## [Source data]
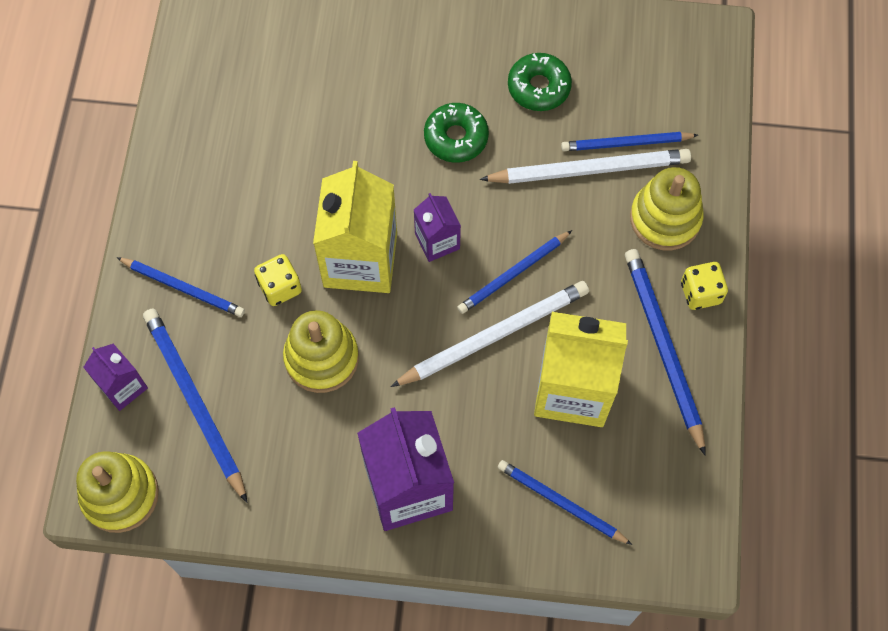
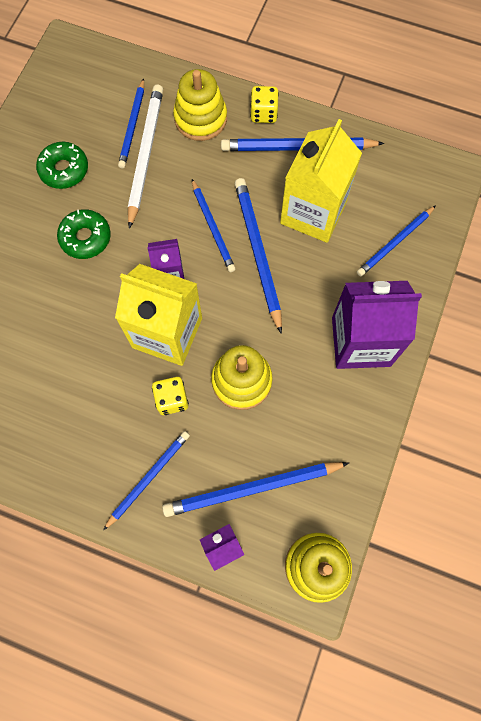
camera: 75 degrees left, 5 degrees up
white pencil [390,281,589,387] -> blue pencil [235,178,282,334]

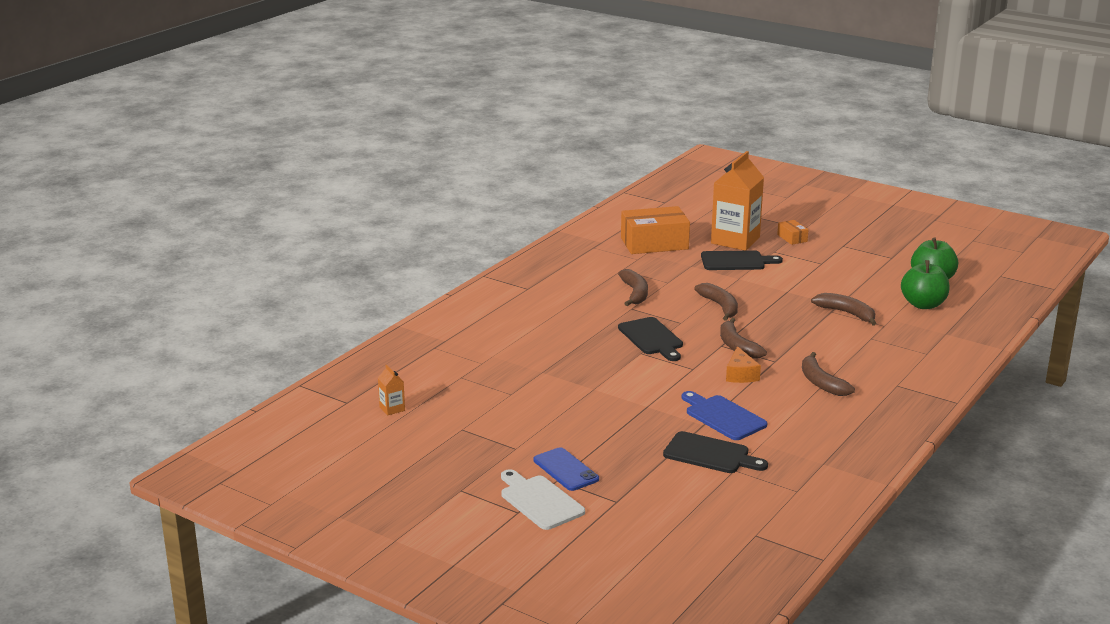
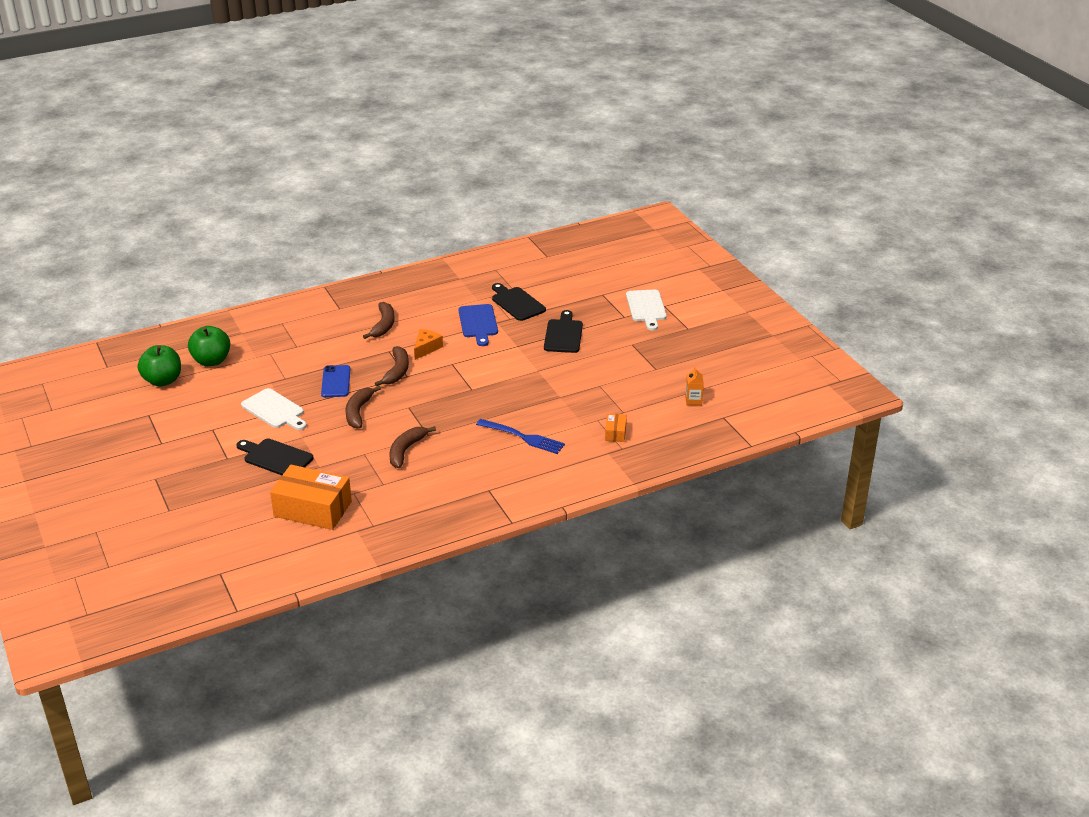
camera: 150 degrees left, 10 degrees up
blue phone [534,447,599,491] -> blue phone moved to [321,365,350,397]
black cutting board [618,317,683,361] -> black cutting board moved to [544,310,583,353]
orange carton [711,151,764,251] -> none
orange box [777,220,809,245] -> orange box moved to [605,413,627,442]
brown banana [811,293,876,326] -> none
none -> white cutting board [241,388,307,430]
none -> blue fork [476,419,565,454]

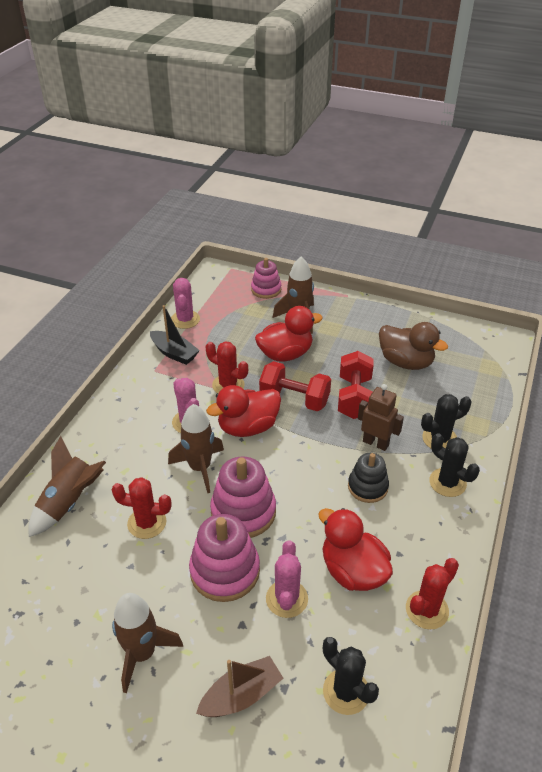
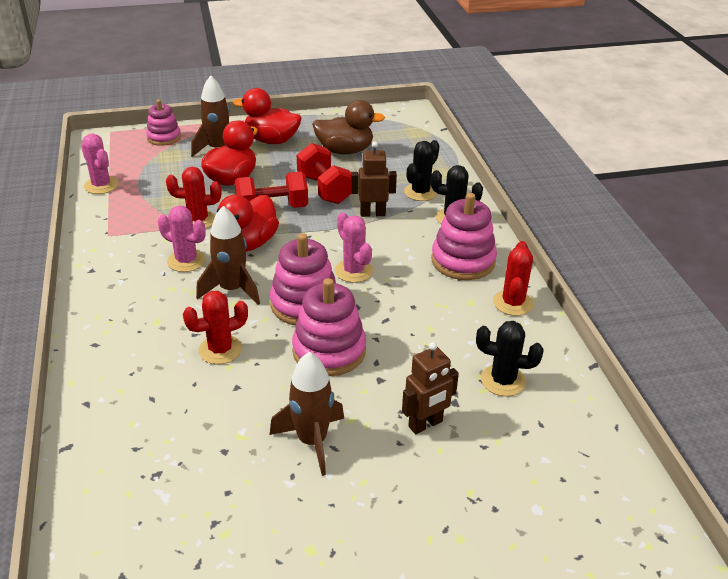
camera: 35 degrees left, 5 degrees down
brown rocket [28,436,106,537] -> none
black boat [150,305,200,365] -> none
brown boat [196,656,284,717] -> brown robot [402,342,459,434]
pink cactus [266,540,308,618] -> pink cactus moved to [335,212,373,283]
red duck [318,508,393,591] -> red duck moved to [233,88,302,144]
black stacking toy [348,453,389,503] -> none
none -> pink stacking toy [431,193,497,280]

## [Problem to work on]
From the data above, show each line that contains "camera".

## [Solved problem]
camera: 75 degrees left, 5 degrees up
camera: 150 degrees left, 10 degrees up
camera: 35 degrees left, 5 degrees down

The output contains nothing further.